▸ **Directions**: Count only the lines of the records that hold "HALL", then give the number without any other words.

▸ **Detected change data**:
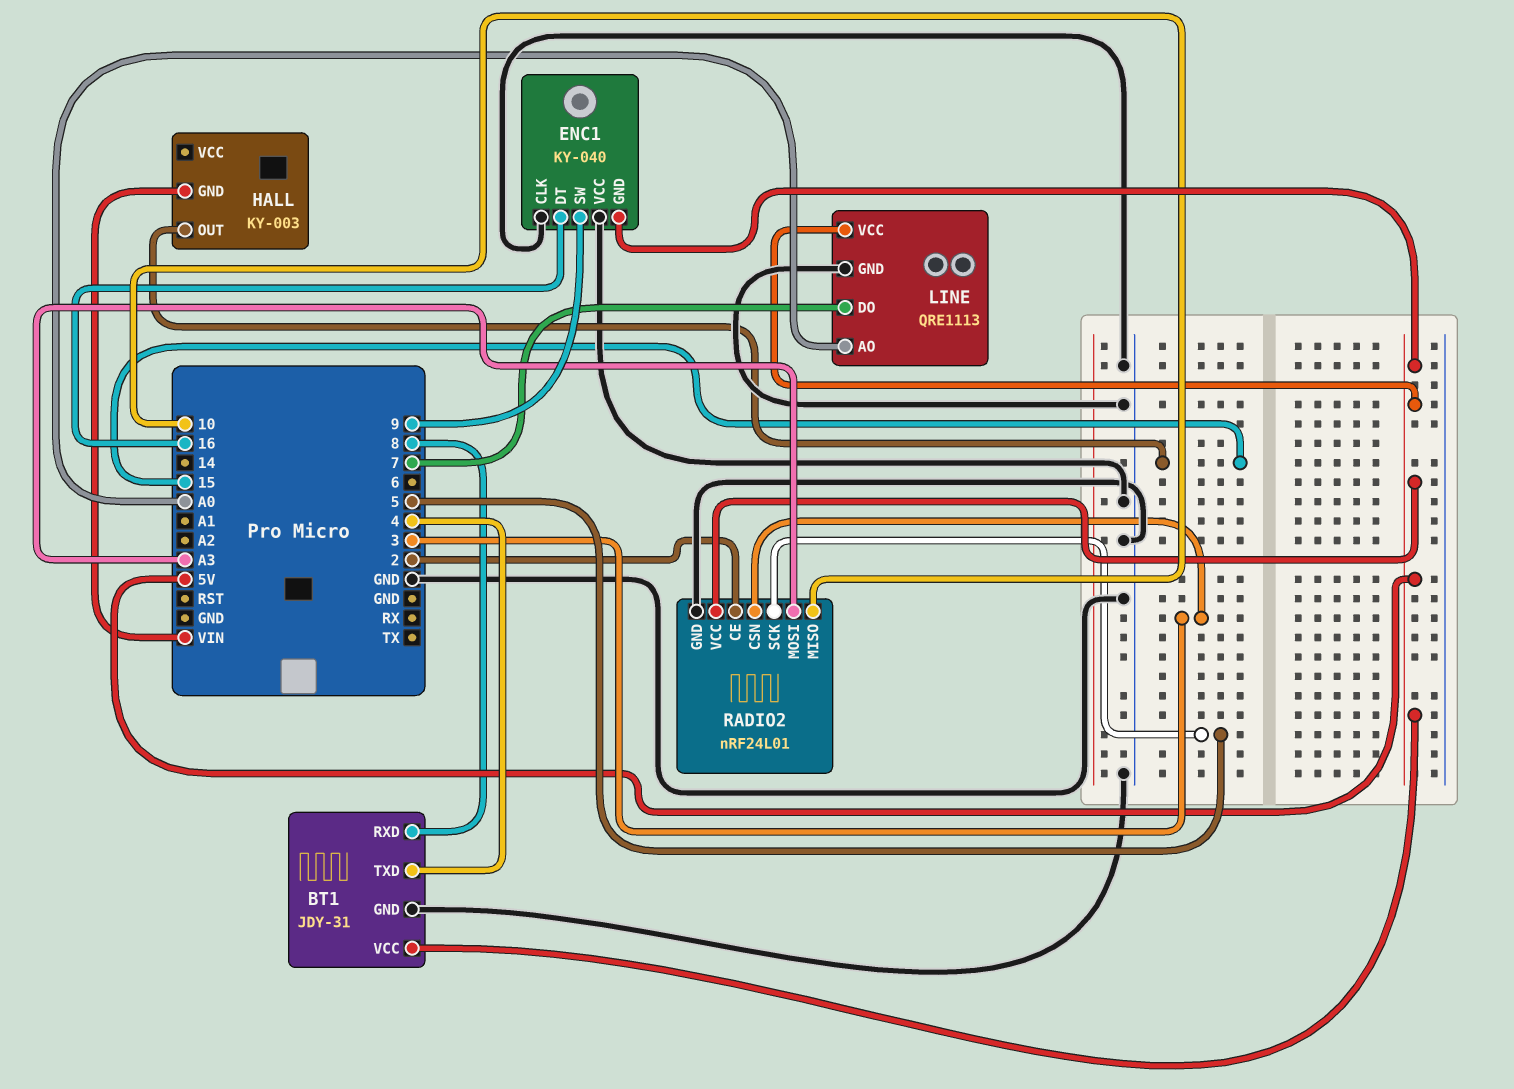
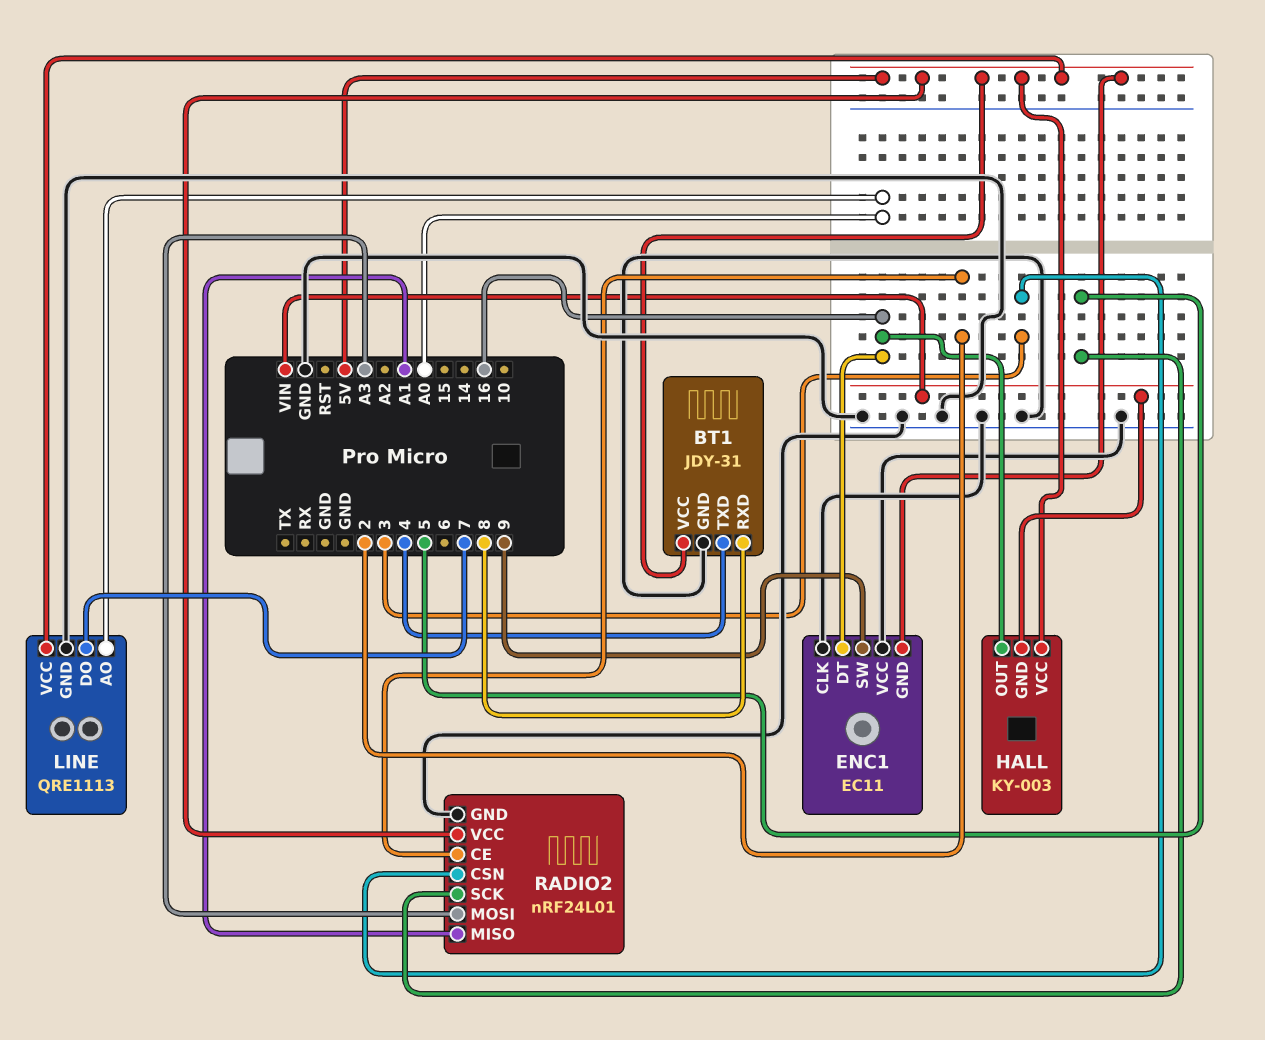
ENC1: KY-040 -> EC11
HALL pin OUT: 15 -> 16
HALL pin VCC: none -> 5V
RADIO2 pin MISO: 10 -> A1

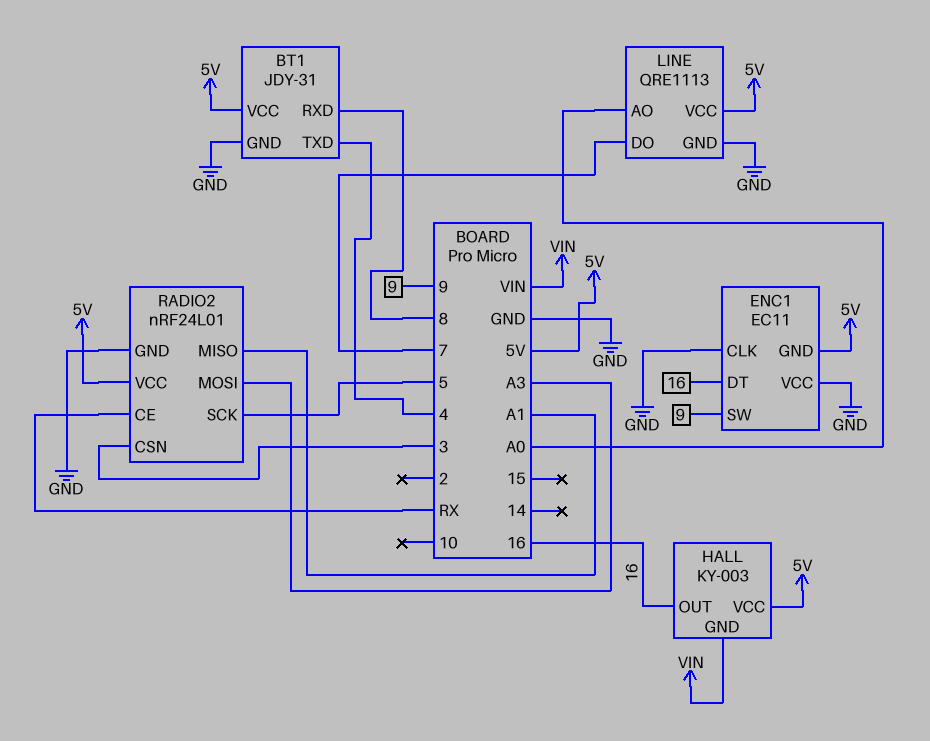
RADIO2 pin CE: 2 -> RX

▸ **Output**: 2